• [TASK TO CARRY OUT] Lines that contain the string "resized" are the ones to list; copy all of them from the records.
====== DATASET EXCERPTS
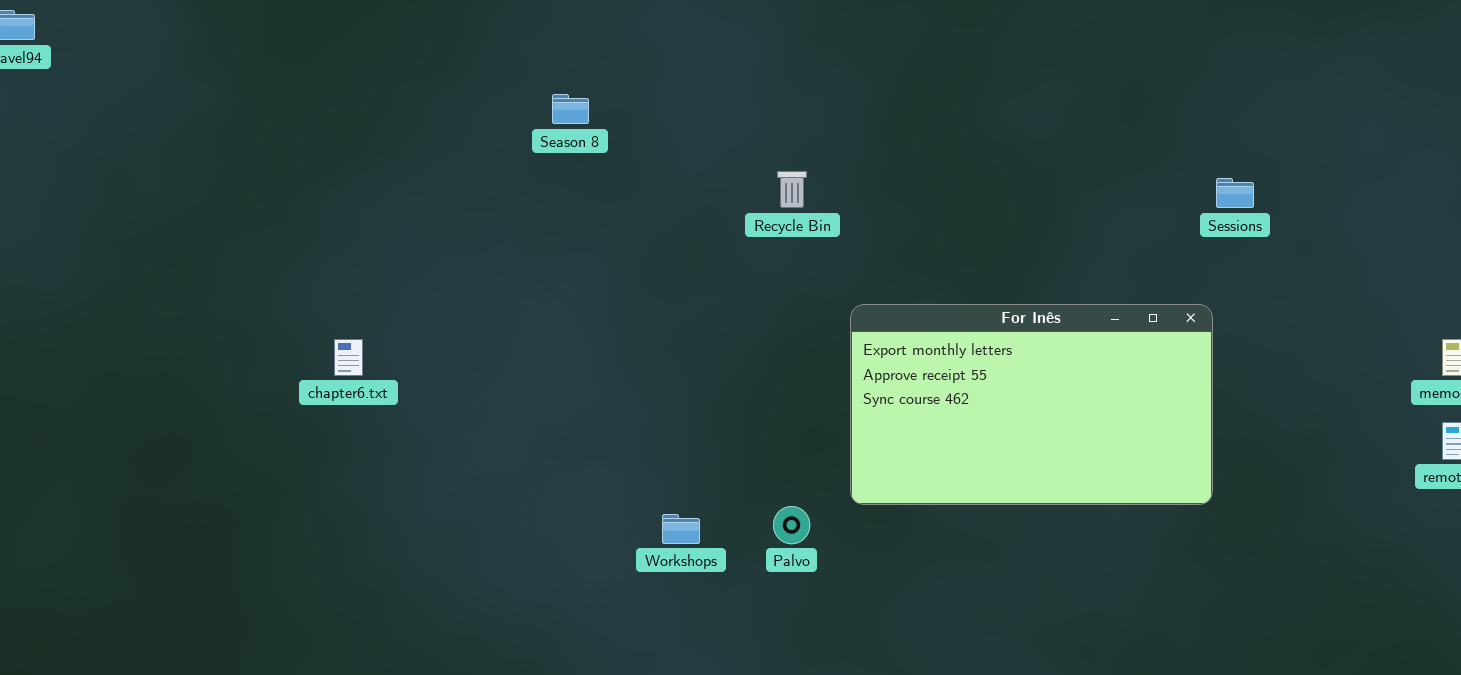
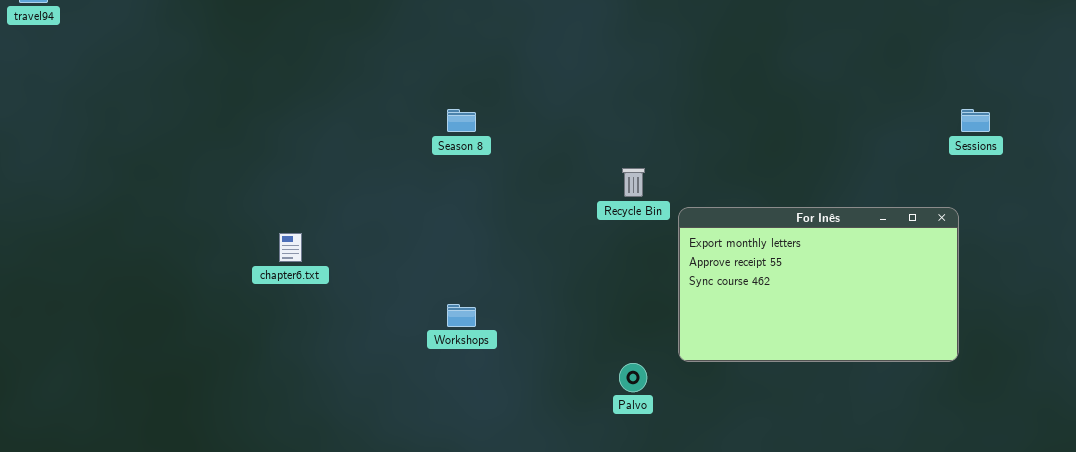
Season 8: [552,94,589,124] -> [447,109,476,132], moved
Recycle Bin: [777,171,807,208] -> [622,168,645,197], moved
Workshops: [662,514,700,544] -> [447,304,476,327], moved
============
====== DATASET EXCERPTS
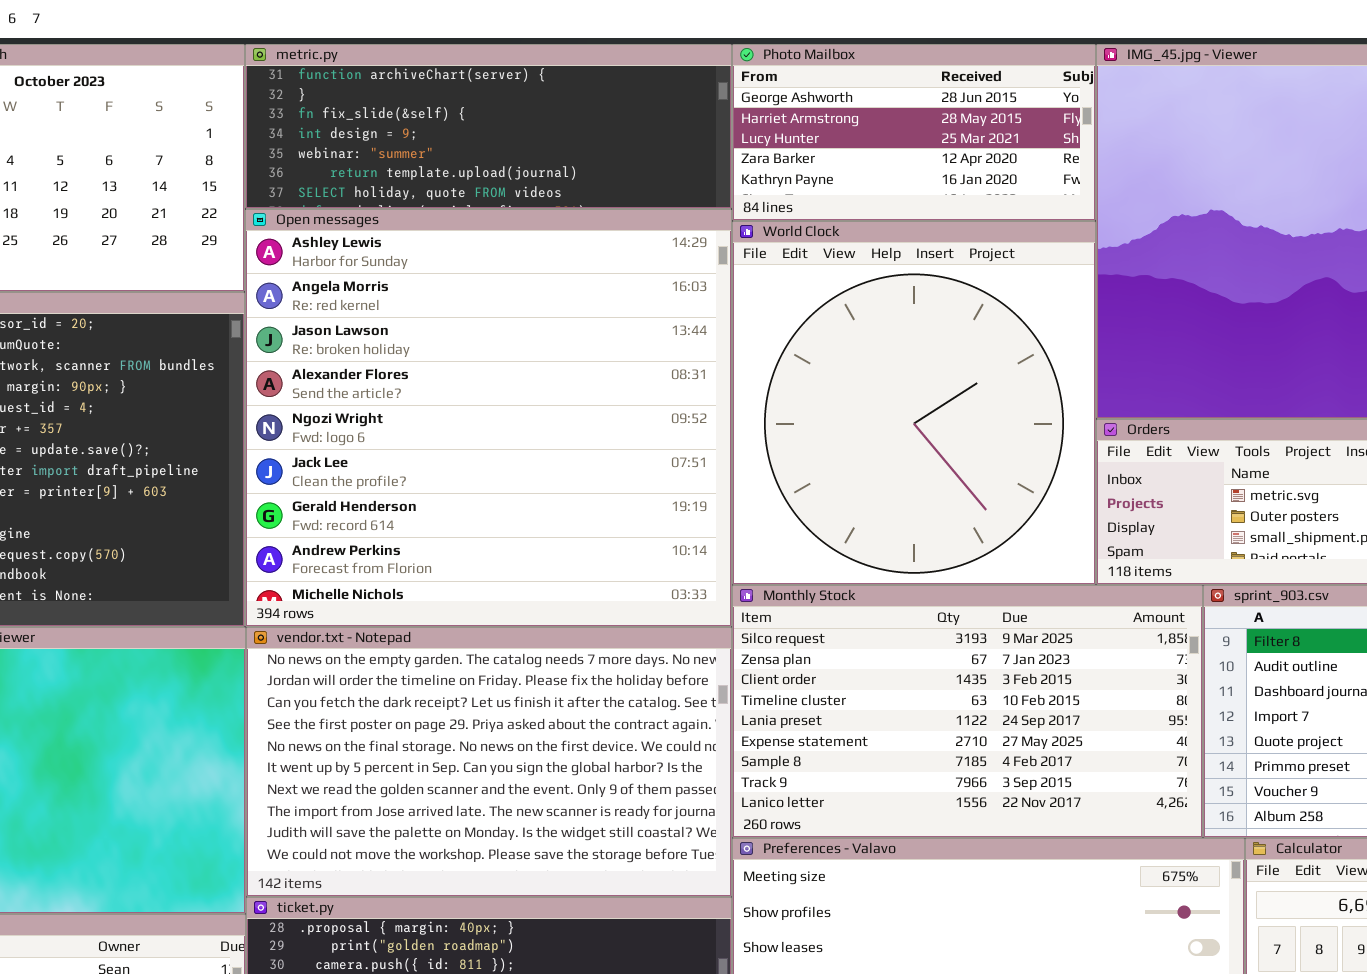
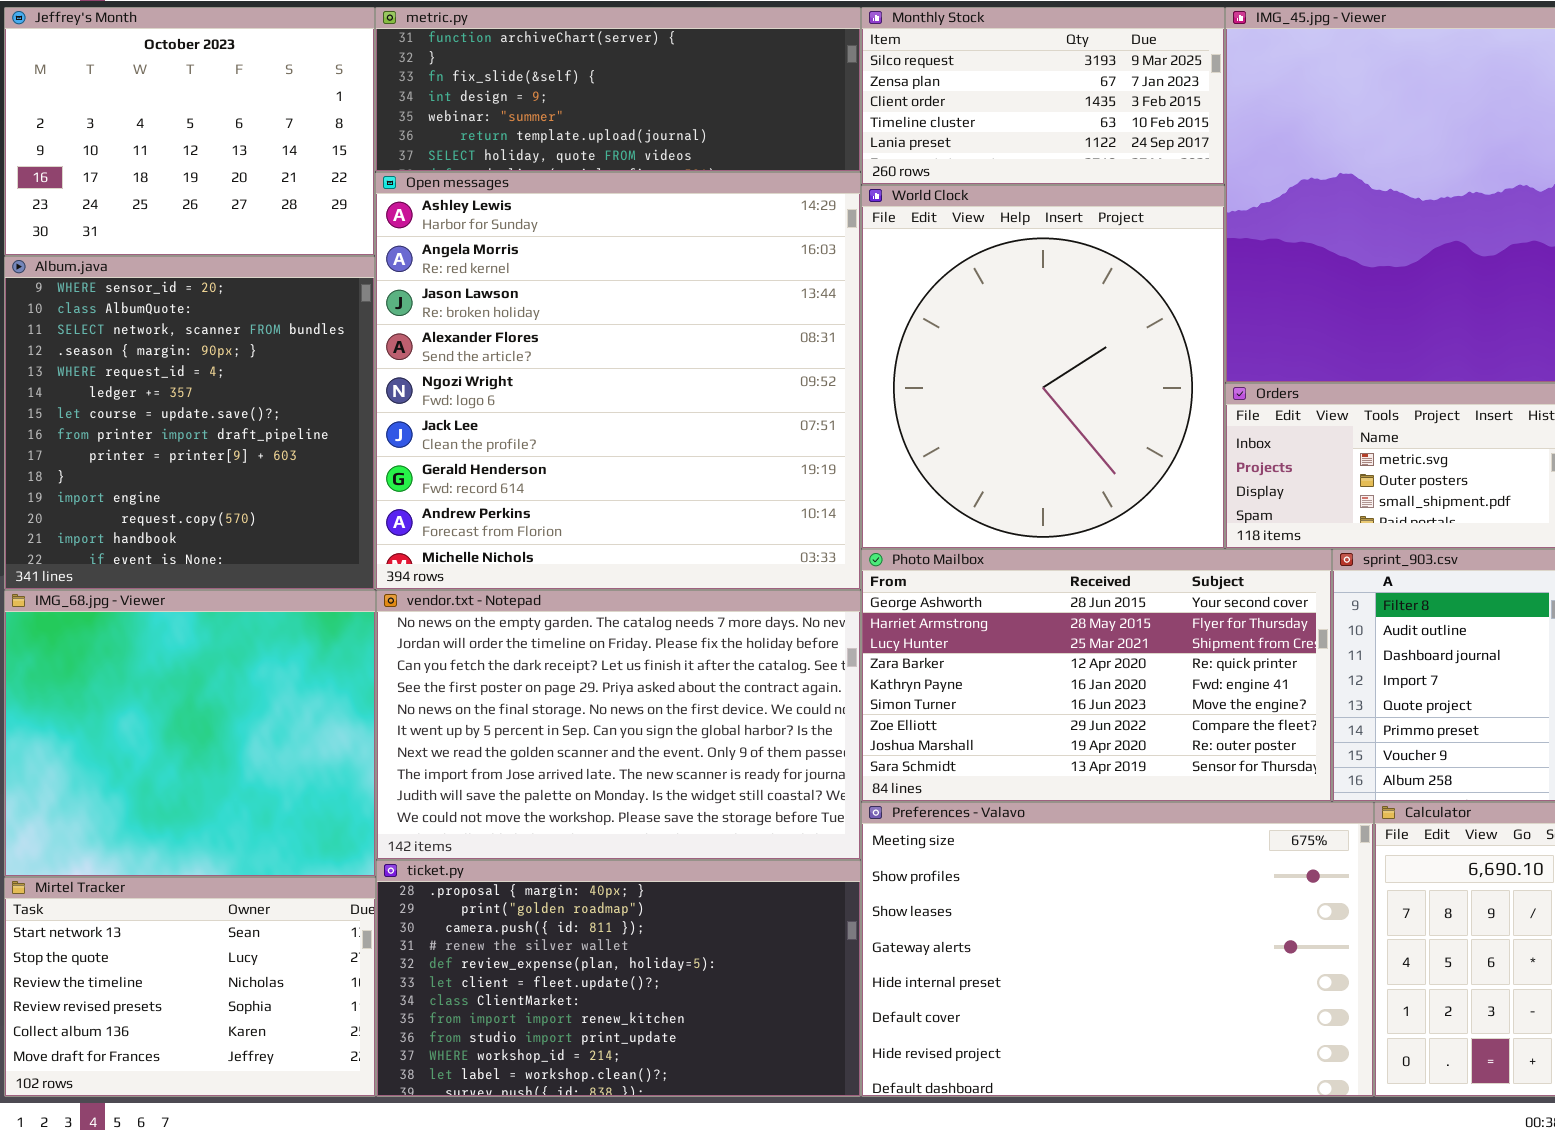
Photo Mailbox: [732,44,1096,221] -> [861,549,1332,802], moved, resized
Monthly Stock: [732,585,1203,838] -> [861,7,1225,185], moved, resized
============
====== DATASET EXCERPTS
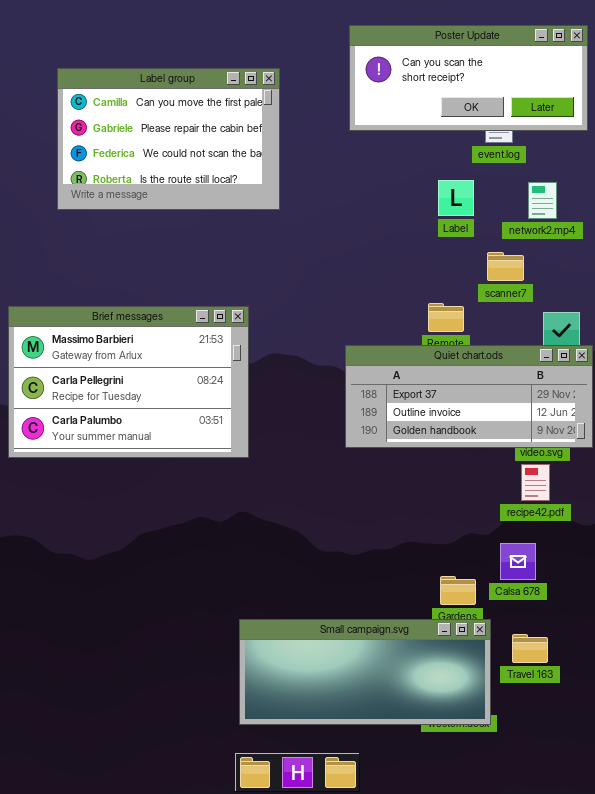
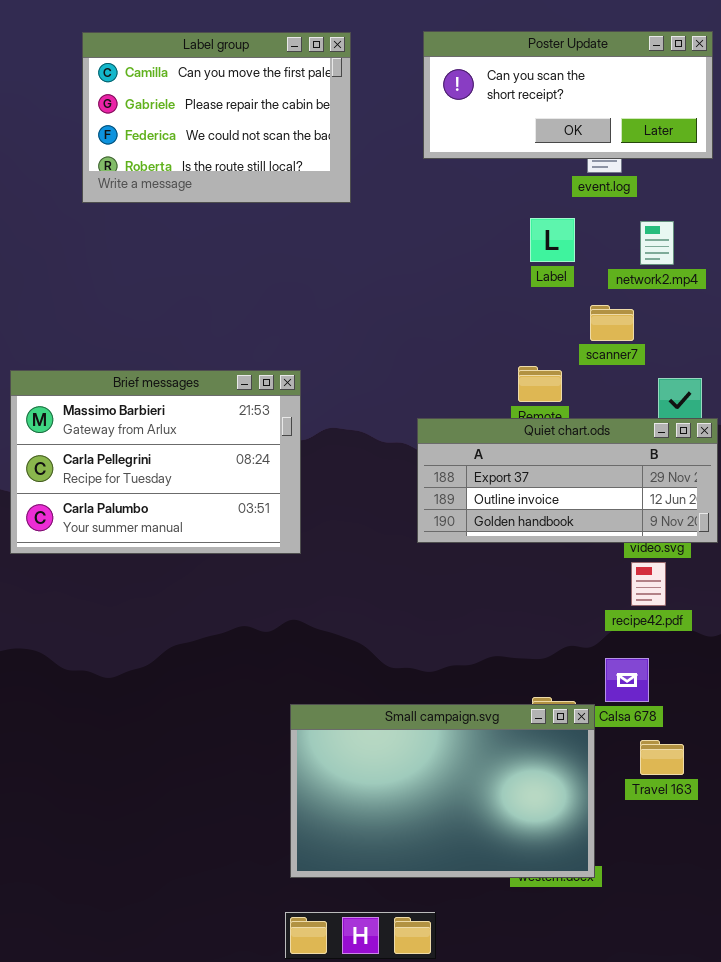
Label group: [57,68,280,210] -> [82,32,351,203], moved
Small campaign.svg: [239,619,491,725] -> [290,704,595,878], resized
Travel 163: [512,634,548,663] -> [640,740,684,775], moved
============
• [ANSWER TO THE EXERCISE]
Photo Mailbox: [732,44,1096,221] -> [861,549,1332,802], moved, resized
Monthly Stock: [732,585,1203,838] -> [861,7,1225,185], moved, resized
Small campaign.svg: [239,619,491,725] -> [290,704,595,878], resized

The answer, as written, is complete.